• Your assignment: Transcribe the entries below without changing a word, and omit every picture.

++++ Supplied data

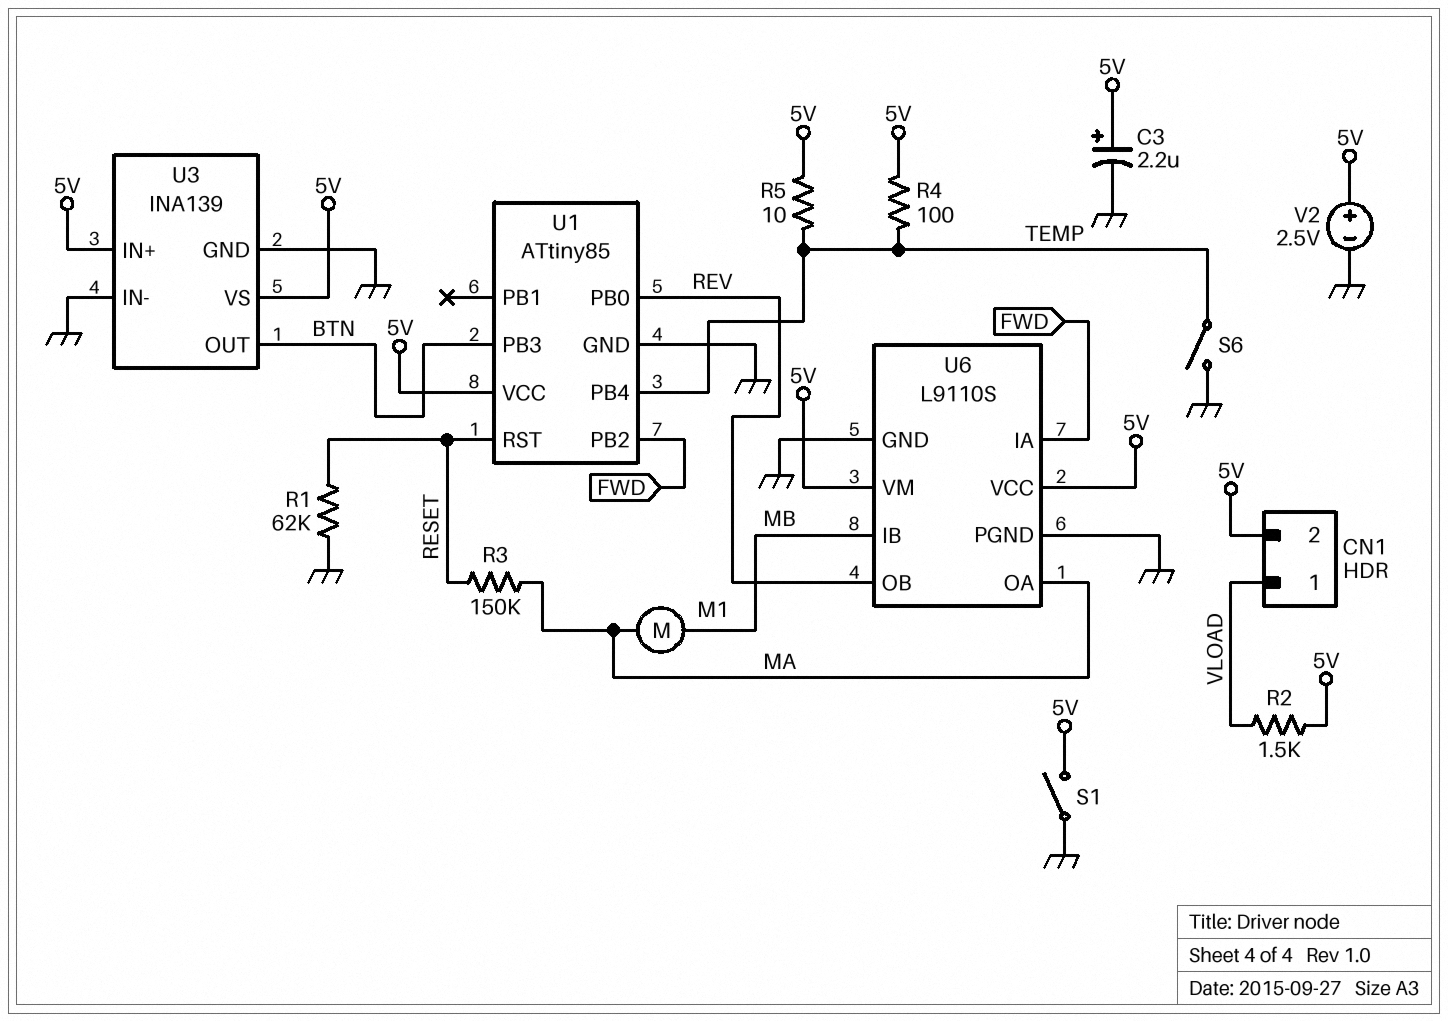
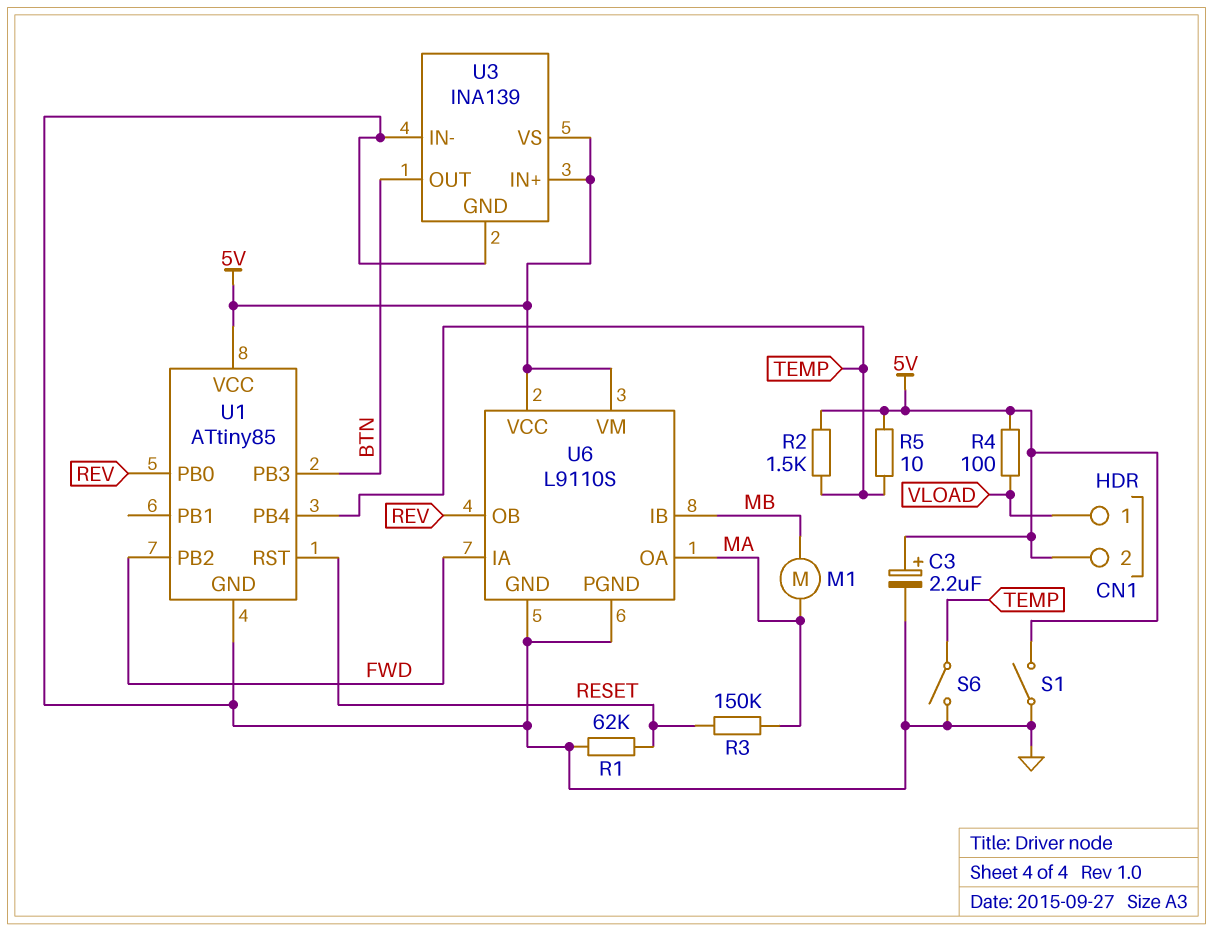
R2: 1.5k (5V, VLOAD) -> 1.5k (5V, TEMP)
R4: 100 (5V, TEMP) -> 100 (5V, VLOAD)
V2: 2.5V (plus 5V, minus GND) -> none

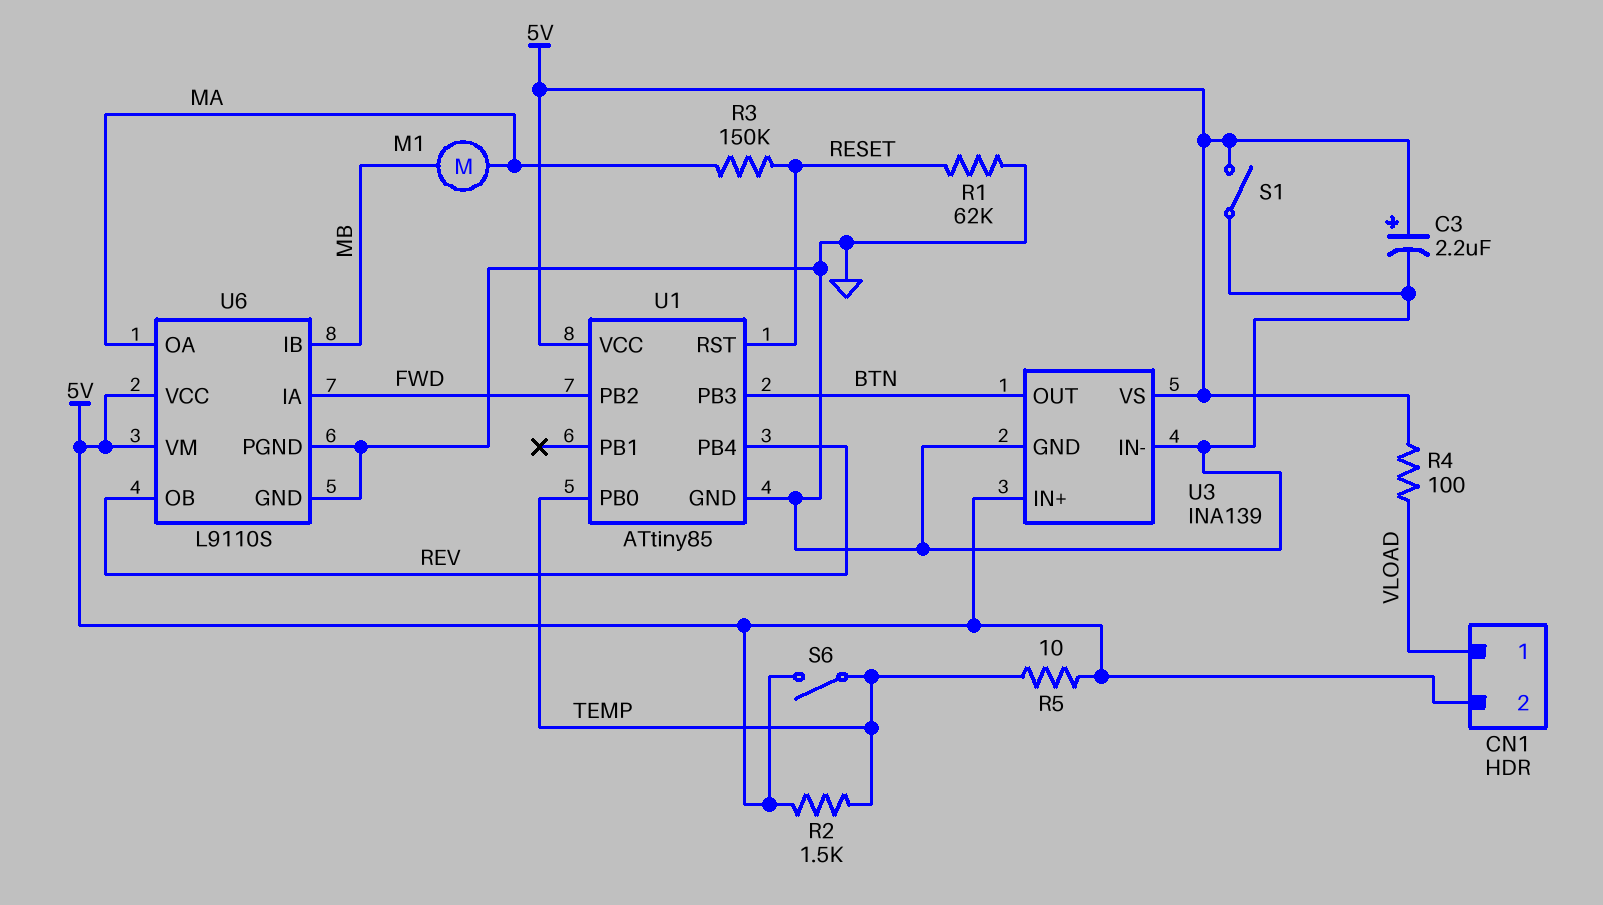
S6: switch (GND, TEMP) -> switch (5V, TEMP)
U1 pin PB0: REV -> TEMP
U1 pin PB4: TEMP -> REV

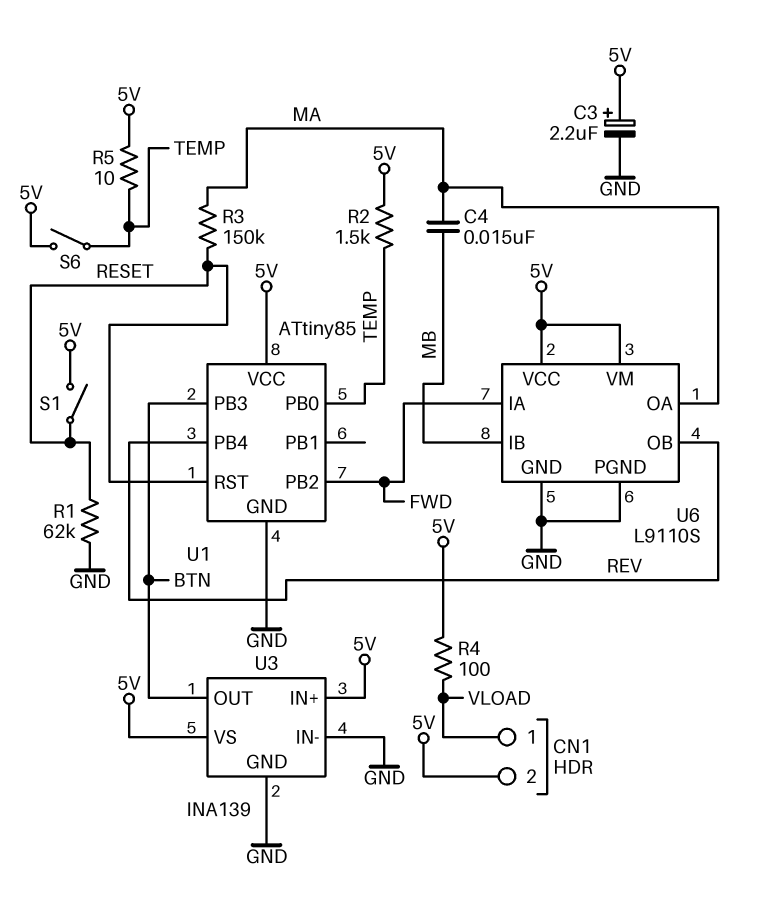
C4: none -> 15nF (MA, MB)
M1: motor (MA, MB) -> none
S1: switch (5V, GND) -> switch (5V, RESET)

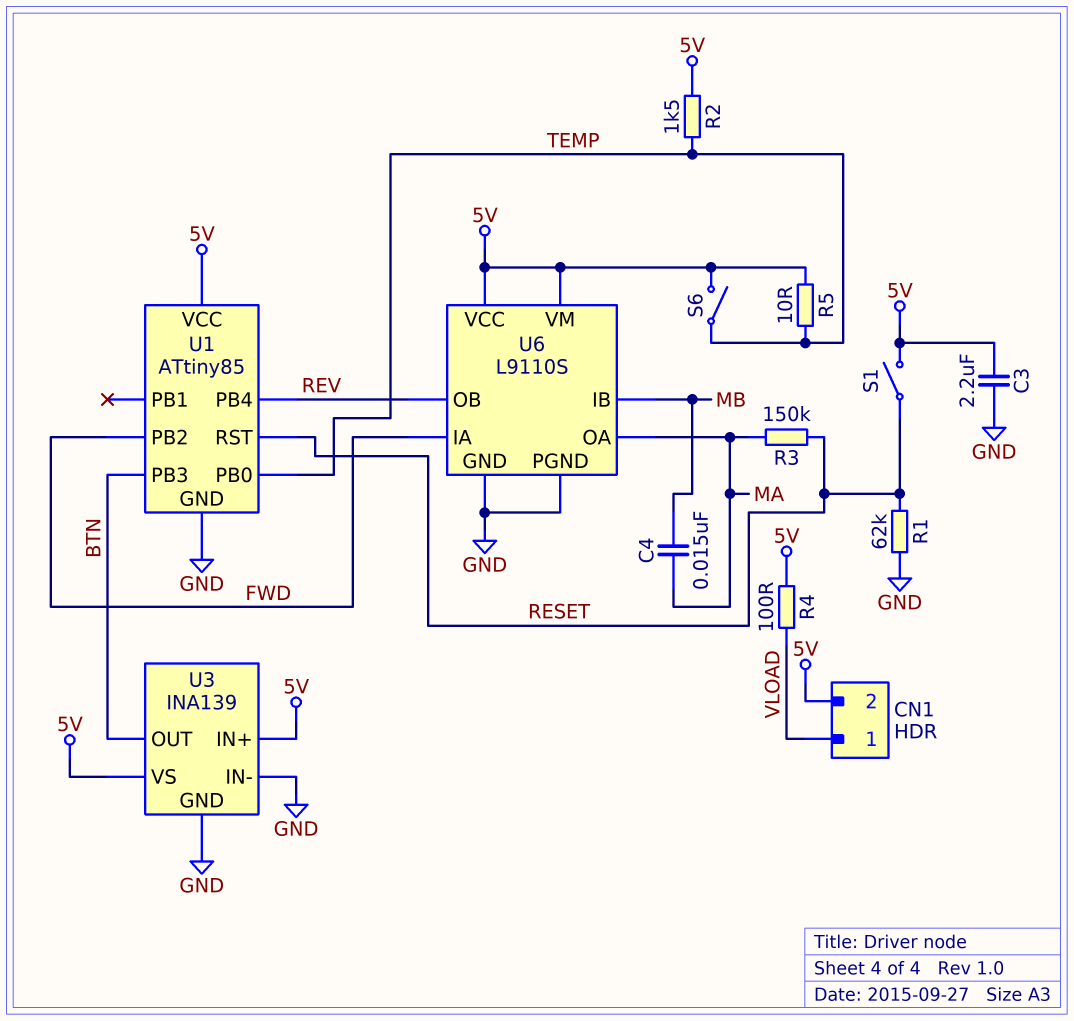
C3: 2.2uF (plus 5V, minus GND) -> 2.2uF (5V, GND)

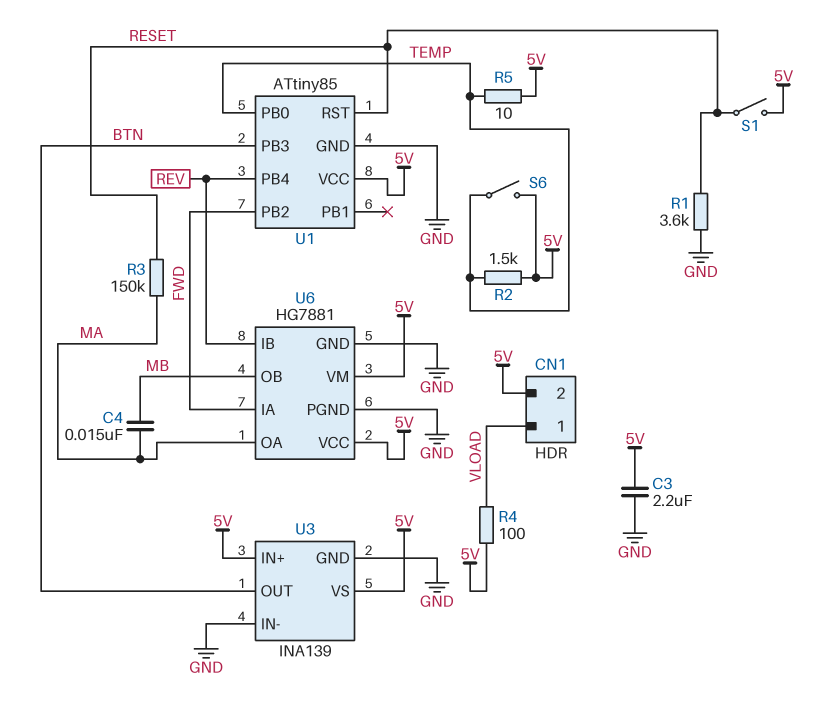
R1: 62k (GND, RESET) -> 3.6k (GND, RESET)
U6: L9110S -> HG7881
U6 pin IB: MB -> REV
U6 pin OB: REV -> MB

++++++++

• Answer to the exercise:
R2: 1.5k (5V, VLOAD) -> 1.5k (5V, TEMP)
R4: 100 (5V, TEMP) -> 100 (5V, VLOAD)
V2: 2.5V (plus 5V, minus GND) -> none

S6: switch (GND, TEMP) -> switch (5V, TEMP)
U1 pin PB0: REV -> TEMP
U1 pin PB4: TEMP -> REV

C4: none -> 15nF (MA, MB)
M1: motor (MA, MB) -> none
S1: switch (5V, GND) -> switch (5V, RESET)

C3: 2.2uF (plus 5V, minus GND) -> 2.2uF (5V, GND)

R1: 62k (GND, RESET) -> 3.6k (GND, RESET)
U6: L9110S -> HG7881
U6 pin IB: MB -> REV
U6 pin OB: REV -> MB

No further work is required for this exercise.